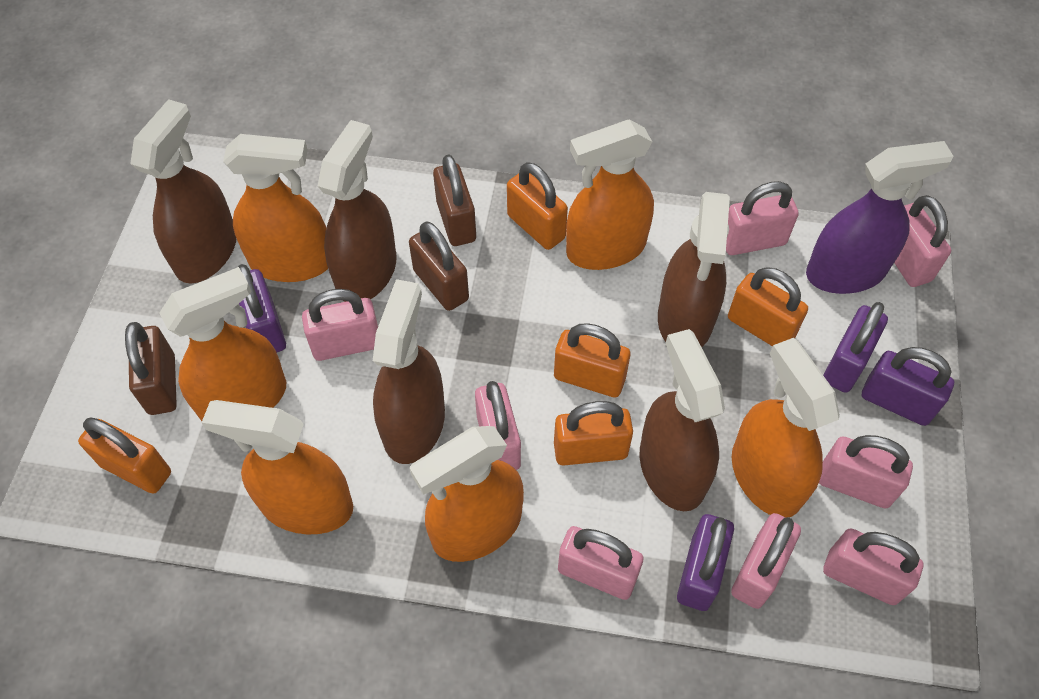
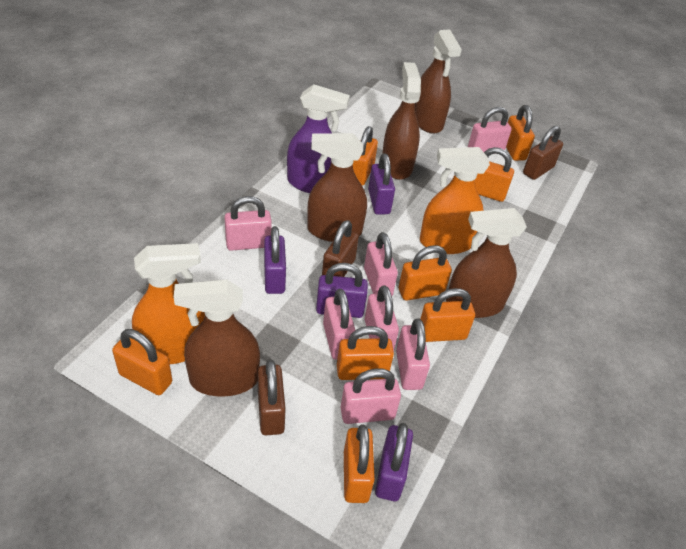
orange padlock: 5 -> 8
orange spray bottle: 6 -> 2
pink padlock: 8 -> 7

— What you are asked to do —
When you write out the material again, keep every word exact and omit the pictures.

— The answer —
orange padlock: 5 -> 8
orange spray bottle: 6 -> 2
pink padlock: 8 -> 7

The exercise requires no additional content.